> _What you have to do_: Print all the records below, word for word and in full.

┌─ Data to use

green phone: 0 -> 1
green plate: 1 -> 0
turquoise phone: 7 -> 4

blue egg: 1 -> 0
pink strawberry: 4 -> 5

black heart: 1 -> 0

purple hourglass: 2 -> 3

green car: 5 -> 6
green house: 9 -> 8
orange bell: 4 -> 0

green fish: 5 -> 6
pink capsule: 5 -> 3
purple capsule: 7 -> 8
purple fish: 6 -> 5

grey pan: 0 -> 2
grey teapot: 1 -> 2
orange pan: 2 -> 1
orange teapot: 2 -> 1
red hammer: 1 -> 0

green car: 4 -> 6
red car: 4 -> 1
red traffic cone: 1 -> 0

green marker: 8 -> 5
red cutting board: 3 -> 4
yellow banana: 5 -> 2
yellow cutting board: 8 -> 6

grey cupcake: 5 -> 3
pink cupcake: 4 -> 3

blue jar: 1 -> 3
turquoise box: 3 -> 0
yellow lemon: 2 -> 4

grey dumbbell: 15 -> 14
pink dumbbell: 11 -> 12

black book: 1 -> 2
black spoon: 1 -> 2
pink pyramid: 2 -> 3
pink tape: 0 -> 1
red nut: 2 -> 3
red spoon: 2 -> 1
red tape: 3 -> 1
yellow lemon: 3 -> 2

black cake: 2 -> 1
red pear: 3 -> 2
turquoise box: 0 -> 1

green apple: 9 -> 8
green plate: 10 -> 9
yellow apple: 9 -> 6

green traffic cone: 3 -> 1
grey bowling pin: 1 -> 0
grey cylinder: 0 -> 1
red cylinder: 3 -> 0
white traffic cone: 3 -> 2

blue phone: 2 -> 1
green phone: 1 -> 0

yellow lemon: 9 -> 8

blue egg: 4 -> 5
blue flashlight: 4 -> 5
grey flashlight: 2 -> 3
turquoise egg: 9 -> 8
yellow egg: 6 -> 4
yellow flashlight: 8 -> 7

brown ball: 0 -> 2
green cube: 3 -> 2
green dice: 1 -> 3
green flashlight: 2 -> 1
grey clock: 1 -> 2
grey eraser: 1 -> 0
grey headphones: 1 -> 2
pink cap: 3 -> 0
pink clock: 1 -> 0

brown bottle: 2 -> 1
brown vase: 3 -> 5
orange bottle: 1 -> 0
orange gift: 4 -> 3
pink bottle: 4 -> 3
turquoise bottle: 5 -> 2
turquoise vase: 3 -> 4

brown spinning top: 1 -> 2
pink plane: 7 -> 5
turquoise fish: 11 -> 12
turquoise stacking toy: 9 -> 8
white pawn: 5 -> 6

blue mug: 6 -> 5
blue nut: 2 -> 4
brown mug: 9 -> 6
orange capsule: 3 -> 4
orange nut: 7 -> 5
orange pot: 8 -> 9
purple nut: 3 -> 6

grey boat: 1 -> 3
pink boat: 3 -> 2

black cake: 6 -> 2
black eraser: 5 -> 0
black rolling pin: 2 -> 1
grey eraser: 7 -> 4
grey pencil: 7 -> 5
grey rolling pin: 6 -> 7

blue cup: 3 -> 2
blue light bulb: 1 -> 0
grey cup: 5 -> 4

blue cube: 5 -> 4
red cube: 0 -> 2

└─

> _Exercise answer_:
green phone: 0 -> 1
green plate: 1 -> 0
turquoise phone: 7 -> 4

blue egg: 1 -> 0
pink strawberry: 4 -> 5

black heart: 1 -> 0

purple hourglass: 2 -> 3

green car: 5 -> 6
green house: 9 -> 8
orange bell: 4 -> 0

green fish: 5 -> 6
pink capsule: 5 -> 3
purple capsule: 7 -> 8
purple fish: 6 -> 5

grey pan: 0 -> 2
grey teapot: 1 -> 2
orange pan: 2 -> 1
orange teapot: 2 -> 1
red hammer: 1 -> 0

green car: 4 -> 6
red car: 4 -> 1
red traffic cone: 1 -> 0

green marker: 8 -> 5
red cutting board: 3 -> 4
yellow banana: 5 -> 2
yellow cutting board: 8 -> 6

grey cupcake: 5 -> 3
pink cupcake: 4 -> 3

blue jar: 1 -> 3
turquoise box: 3 -> 0
yellow lemon: 2 -> 4

grey dumbbell: 15 -> 14
pink dumbbell: 11 -> 12

black book: 1 -> 2
black spoon: 1 -> 2
pink pyramid: 2 -> 3
pink tape: 0 -> 1
red nut: 2 -> 3
red spoon: 2 -> 1
red tape: 3 -> 1
yellow lemon: 3 -> 2

black cake: 2 -> 1
red pear: 3 -> 2
turquoise box: 0 -> 1

green apple: 9 -> 8
green plate: 10 -> 9
yellow apple: 9 -> 6

green traffic cone: 3 -> 1
grey bowling pin: 1 -> 0
grey cylinder: 0 -> 1
red cylinder: 3 -> 0
white traffic cone: 3 -> 2

blue phone: 2 -> 1
green phone: 1 -> 0

yellow lemon: 9 -> 8

blue egg: 4 -> 5
blue flashlight: 4 -> 5
grey flashlight: 2 -> 3
turquoise egg: 9 -> 8
yellow egg: 6 -> 4
yellow flashlight: 8 -> 7

brown ball: 0 -> 2
green cube: 3 -> 2
green dice: 1 -> 3
green flashlight: 2 -> 1
grey clock: 1 -> 2
grey eraser: 1 -> 0
grey headphones: 1 -> 2
pink cap: 3 -> 0
pink clock: 1 -> 0

brown bottle: 2 -> 1
brown vase: 3 -> 5
orange bottle: 1 -> 0
orange gift: 4 -> 3
pink bottle: 4 -> 3
turquoise bottle: 5 -> 2
turquoise vase: 3 -> 4

brown spinning top: 1 -> 2
pink plane: 7 -> 5
turquoise fish: 11 -> 12
turquoise stacking toy: 9 -> 8
white pawn: 5 -> 6

blue mug: 6 -> 5
blue nut: 2 -> 4
brown mug: 9 -> 6
orange capsule: 3 -> 4
orange nut: 7 -> 5
orange pot: 8 -> 9
purple nut: 3 -> 6

grey boat: 1 -> 3
pink boat: 3 -> 2

black cake: 6 -> 2
black eraser: 5 -> 0
black rolling pin: 2 -> 1
grey eraser: 7 -> 4
grey pencil: 7 -> 5
grey rolling pin: 6 -> 7

blue cup: 3 -> 2
blue light bulb: 1 -> 0
grey cup: 5 -> 4

blue cube: 5 -> 4
red cube: 0 -> 2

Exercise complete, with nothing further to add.